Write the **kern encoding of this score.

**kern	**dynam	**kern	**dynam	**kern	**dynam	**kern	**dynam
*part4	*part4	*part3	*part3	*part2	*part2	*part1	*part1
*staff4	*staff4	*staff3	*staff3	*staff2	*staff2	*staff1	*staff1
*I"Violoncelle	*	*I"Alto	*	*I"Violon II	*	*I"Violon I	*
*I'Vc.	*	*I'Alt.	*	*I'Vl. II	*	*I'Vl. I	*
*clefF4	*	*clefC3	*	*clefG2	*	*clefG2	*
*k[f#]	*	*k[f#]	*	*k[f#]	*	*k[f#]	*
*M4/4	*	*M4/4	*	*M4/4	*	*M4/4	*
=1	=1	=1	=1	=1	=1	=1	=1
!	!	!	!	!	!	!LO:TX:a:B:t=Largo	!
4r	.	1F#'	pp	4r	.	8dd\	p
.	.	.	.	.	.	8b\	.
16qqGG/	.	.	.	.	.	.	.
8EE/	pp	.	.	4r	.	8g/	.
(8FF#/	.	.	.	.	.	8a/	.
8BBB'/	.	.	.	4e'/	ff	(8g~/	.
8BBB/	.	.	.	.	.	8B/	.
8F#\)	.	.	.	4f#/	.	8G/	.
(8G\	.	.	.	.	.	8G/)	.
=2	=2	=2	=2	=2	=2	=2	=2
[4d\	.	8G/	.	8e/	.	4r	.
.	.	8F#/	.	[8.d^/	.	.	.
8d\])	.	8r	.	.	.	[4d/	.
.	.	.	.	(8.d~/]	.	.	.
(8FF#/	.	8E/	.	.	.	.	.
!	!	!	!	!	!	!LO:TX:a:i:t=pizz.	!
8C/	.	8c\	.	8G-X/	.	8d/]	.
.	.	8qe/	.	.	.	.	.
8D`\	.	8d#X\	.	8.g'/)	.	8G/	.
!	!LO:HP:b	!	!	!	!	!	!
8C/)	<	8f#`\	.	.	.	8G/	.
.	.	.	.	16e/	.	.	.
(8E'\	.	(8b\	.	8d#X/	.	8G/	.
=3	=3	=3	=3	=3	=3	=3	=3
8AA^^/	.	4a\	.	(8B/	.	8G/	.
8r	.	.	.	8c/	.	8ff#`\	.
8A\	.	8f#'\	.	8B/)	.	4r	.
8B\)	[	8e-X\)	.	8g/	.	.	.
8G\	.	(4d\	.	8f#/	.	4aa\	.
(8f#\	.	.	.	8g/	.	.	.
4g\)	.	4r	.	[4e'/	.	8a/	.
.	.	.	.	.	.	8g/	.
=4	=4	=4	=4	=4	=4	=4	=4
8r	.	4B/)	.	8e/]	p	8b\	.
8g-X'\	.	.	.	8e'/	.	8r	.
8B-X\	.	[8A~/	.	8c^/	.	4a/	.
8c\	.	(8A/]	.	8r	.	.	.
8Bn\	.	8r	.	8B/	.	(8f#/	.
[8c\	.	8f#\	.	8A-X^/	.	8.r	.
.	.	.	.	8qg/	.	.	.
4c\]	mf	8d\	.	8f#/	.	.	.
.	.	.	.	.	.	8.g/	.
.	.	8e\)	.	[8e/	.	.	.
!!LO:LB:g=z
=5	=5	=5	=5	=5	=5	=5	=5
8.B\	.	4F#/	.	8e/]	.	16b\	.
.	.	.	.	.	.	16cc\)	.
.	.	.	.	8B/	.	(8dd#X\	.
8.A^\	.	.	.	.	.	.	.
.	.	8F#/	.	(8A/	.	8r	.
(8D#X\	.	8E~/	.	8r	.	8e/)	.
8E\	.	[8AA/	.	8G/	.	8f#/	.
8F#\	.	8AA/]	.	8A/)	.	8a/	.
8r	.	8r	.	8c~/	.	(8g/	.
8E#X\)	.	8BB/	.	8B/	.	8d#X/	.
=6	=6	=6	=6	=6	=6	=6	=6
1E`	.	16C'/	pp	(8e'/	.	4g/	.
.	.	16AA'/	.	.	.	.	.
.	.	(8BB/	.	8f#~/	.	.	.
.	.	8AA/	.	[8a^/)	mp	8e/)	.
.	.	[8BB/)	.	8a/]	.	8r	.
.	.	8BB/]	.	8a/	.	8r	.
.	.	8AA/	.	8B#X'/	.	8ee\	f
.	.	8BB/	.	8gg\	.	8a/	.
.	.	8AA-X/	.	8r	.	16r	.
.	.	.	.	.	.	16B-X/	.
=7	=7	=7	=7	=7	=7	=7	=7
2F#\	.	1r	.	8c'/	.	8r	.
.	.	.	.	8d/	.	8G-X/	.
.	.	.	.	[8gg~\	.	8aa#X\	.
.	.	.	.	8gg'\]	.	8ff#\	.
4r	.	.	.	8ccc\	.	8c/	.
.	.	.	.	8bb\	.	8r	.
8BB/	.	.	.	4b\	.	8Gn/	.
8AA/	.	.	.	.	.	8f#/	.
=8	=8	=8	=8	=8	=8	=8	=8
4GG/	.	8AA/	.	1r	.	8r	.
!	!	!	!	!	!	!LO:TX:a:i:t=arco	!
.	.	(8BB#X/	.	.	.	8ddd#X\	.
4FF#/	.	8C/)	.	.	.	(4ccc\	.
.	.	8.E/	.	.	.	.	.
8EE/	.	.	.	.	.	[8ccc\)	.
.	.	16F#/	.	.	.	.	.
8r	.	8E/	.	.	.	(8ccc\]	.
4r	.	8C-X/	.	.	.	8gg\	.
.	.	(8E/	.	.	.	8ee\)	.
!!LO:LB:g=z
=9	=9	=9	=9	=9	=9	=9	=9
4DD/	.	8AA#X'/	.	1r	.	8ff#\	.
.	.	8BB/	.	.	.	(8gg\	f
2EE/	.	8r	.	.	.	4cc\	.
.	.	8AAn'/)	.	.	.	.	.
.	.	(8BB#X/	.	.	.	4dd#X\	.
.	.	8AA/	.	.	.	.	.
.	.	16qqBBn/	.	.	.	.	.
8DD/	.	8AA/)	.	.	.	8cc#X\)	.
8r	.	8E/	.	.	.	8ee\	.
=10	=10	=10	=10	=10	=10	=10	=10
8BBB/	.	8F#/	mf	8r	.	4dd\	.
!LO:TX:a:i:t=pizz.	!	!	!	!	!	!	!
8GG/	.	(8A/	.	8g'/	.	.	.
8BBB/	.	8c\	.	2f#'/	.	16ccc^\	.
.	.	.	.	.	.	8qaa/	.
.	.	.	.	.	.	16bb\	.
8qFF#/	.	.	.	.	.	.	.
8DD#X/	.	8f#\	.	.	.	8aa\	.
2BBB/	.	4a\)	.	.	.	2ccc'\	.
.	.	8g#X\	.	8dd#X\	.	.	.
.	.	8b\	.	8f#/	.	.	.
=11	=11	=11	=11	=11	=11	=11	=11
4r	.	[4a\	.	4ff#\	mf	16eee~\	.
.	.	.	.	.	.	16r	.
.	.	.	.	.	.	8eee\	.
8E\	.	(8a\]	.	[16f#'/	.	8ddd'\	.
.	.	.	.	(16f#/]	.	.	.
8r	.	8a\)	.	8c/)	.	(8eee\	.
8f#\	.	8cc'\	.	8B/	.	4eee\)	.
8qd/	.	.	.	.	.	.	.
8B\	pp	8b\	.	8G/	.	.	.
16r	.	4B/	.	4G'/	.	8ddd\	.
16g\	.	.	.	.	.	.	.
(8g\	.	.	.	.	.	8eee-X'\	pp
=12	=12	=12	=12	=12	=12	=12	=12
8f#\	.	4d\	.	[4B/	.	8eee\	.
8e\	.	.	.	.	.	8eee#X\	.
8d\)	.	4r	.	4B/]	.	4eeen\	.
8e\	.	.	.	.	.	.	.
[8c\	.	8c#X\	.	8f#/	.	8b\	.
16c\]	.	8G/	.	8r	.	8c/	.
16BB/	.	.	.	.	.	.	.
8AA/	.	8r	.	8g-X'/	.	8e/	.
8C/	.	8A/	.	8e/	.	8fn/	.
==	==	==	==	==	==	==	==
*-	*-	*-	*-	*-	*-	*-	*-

# Direction
From the records above, extract every line that contains the string "kern", copying each such line in full.

# Answer
Write the **kern encoding of this score.
**kern	**dynam	**kern	**dynam	**kern	**dynam	**kern	**dynam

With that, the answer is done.